Collected data entries
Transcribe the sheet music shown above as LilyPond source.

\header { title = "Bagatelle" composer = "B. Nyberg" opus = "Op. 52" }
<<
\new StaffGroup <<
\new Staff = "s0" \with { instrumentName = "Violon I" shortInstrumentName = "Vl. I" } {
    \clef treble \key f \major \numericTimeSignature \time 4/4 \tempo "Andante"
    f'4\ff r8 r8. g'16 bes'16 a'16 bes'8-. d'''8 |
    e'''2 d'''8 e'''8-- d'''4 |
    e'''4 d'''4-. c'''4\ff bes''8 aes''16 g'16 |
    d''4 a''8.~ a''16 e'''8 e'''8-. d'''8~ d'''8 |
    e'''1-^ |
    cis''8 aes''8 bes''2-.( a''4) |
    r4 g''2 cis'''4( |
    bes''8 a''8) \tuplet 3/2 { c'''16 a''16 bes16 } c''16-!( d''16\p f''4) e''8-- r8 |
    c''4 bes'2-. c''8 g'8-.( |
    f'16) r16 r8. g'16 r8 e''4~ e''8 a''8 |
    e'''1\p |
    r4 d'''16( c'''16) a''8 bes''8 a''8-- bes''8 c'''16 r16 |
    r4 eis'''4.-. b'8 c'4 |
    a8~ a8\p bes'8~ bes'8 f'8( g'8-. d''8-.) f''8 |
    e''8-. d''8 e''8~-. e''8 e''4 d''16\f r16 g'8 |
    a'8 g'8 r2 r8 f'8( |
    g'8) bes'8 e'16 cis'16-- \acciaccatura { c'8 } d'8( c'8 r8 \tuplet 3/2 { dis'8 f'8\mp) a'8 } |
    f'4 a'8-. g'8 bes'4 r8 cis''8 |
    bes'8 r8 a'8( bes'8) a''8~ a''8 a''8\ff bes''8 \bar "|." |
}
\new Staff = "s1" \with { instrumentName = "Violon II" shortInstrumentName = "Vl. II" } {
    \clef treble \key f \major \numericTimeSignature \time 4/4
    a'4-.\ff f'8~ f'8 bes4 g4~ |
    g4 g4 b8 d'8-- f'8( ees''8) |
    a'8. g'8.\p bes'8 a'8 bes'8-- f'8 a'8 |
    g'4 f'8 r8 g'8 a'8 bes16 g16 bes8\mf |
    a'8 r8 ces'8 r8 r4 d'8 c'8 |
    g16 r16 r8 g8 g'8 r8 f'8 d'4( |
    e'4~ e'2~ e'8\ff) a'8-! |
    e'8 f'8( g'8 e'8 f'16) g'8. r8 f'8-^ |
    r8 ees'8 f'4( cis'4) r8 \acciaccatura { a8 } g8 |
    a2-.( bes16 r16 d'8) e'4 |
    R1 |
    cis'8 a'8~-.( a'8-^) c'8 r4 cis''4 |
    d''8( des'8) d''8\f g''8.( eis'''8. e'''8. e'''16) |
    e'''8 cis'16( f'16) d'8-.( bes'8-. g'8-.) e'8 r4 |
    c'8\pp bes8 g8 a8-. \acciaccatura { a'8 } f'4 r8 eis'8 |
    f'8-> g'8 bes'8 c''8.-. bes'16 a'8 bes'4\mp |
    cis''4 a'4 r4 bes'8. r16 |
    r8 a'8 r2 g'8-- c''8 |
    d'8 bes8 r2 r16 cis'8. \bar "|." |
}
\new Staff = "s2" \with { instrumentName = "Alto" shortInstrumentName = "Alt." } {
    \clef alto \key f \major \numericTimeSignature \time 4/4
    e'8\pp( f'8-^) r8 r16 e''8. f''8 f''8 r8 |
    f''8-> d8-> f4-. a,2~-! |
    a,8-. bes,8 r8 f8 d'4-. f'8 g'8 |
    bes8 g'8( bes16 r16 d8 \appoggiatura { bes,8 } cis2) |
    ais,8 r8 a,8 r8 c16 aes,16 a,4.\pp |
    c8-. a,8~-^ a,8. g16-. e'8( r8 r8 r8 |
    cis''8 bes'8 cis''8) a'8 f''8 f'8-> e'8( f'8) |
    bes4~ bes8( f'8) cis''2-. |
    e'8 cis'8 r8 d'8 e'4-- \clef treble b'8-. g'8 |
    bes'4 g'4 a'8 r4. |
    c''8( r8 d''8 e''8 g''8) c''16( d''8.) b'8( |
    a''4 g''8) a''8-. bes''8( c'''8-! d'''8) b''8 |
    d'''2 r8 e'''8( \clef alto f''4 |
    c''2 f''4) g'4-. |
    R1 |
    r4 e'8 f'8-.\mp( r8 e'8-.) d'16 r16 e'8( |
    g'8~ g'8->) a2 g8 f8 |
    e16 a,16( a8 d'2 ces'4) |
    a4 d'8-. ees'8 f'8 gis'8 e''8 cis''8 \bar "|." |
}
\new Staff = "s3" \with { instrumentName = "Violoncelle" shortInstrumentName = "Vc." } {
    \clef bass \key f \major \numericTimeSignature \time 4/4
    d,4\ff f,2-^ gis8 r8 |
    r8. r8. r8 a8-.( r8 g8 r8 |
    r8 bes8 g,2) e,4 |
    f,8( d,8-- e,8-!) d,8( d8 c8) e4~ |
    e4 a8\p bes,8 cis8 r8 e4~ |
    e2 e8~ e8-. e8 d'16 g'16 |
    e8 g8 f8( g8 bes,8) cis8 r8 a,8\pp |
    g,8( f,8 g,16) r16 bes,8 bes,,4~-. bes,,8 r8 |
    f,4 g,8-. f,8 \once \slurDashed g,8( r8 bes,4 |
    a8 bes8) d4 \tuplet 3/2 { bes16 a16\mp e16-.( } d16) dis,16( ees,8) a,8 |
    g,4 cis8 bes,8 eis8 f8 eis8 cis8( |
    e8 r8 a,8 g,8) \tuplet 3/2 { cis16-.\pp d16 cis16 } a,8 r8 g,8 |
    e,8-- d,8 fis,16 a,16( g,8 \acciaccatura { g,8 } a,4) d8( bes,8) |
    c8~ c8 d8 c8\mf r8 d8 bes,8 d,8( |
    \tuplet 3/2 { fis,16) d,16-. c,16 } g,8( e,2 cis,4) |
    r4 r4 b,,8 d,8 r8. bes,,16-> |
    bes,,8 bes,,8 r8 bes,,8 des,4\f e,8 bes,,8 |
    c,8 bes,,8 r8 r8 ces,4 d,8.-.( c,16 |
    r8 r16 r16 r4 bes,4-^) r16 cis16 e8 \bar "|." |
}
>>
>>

Required task: Please find each line in the listing above that contains the string "tuplet" and copy every such line in full.

Response:
    bes''8 a''8) \tuplet 3/2 { c'''16 a''16 bes16 } c''16-!( d''16\p f''4) e''8-- r8 |
    g'8) bes'8 e'16 cis'16-- \acciaccatura { c'8 } d'8( c'8 r8 \tuplet 3/2 { dis'8 f'8\mp) a'8 } |
    a8 bes8) d4 \tuplet 3/2 { bes16 a16\mp e16-.( } d16) dis,16( ees,8) a,8 |
    e8 r8 a,8 g,8) \tuplet 3/2 { cis16-.\pp d16 cis16 } a,8 r8 g,8 |
    \tuplet 3/2 { fis,16) d,16-. c,16 } g,8( e,2 cis,4) |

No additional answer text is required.